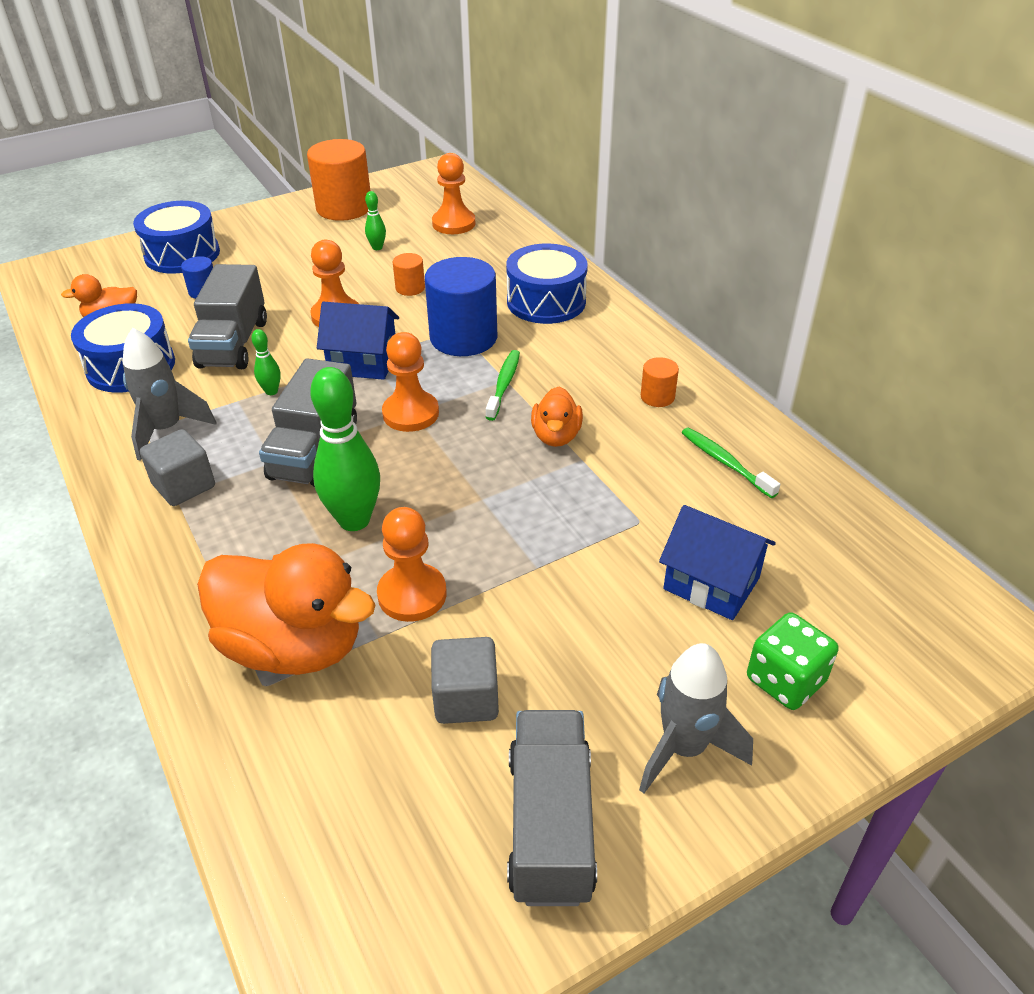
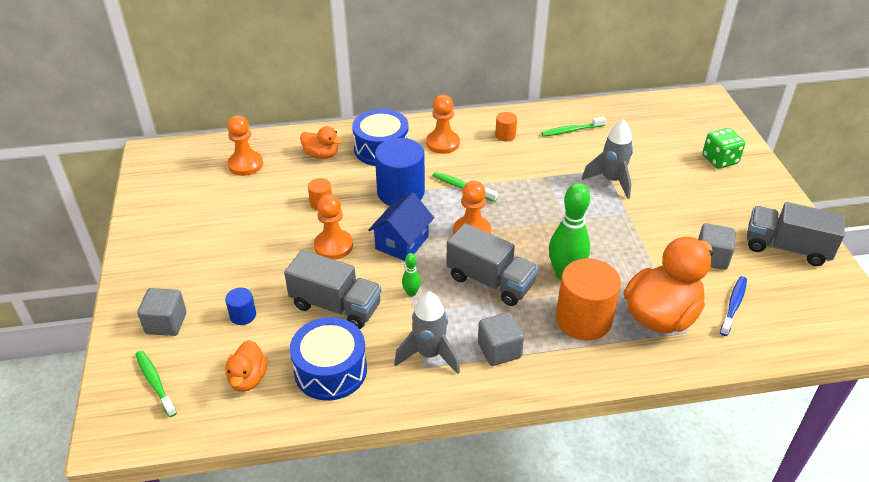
camera: 70 degrees left, 0 degrees up
(101, 272) = (155, 382): none -> green toothbrush
(182, 254) = (166, 323): blue drum -> grey cube
(344, 208) = (169, 215): orange cylinder -> orange cylinder (583, 319)
(347, 746) = (733, 305): none -> blue toothbrush
(377, 247) = (250, 208): green bowling pin -> none
(412, 594) = (634, 262): orange pawn -> orange pawn (442, 143)
(556, 436) = (523, 180): orange duck -> orange duck (321, 155)
(684, 748) = (751, 199): grey rocket -> grey rocket (611, 181)
(711, 583) = (656, 161): blue house -> none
--*--
* **Your goal**: Please copy out each line of the material that holds the string "orange".

* **Written solution**:
(344, 208) = (169, 215): orange cylinder -> orange cylinder (583, 319)
(412, 594) = (634, 262): orange pawn -> orange pawn (442, 143)
(556, 436) = (523, 180): orange duck -> orange duck (321, 155)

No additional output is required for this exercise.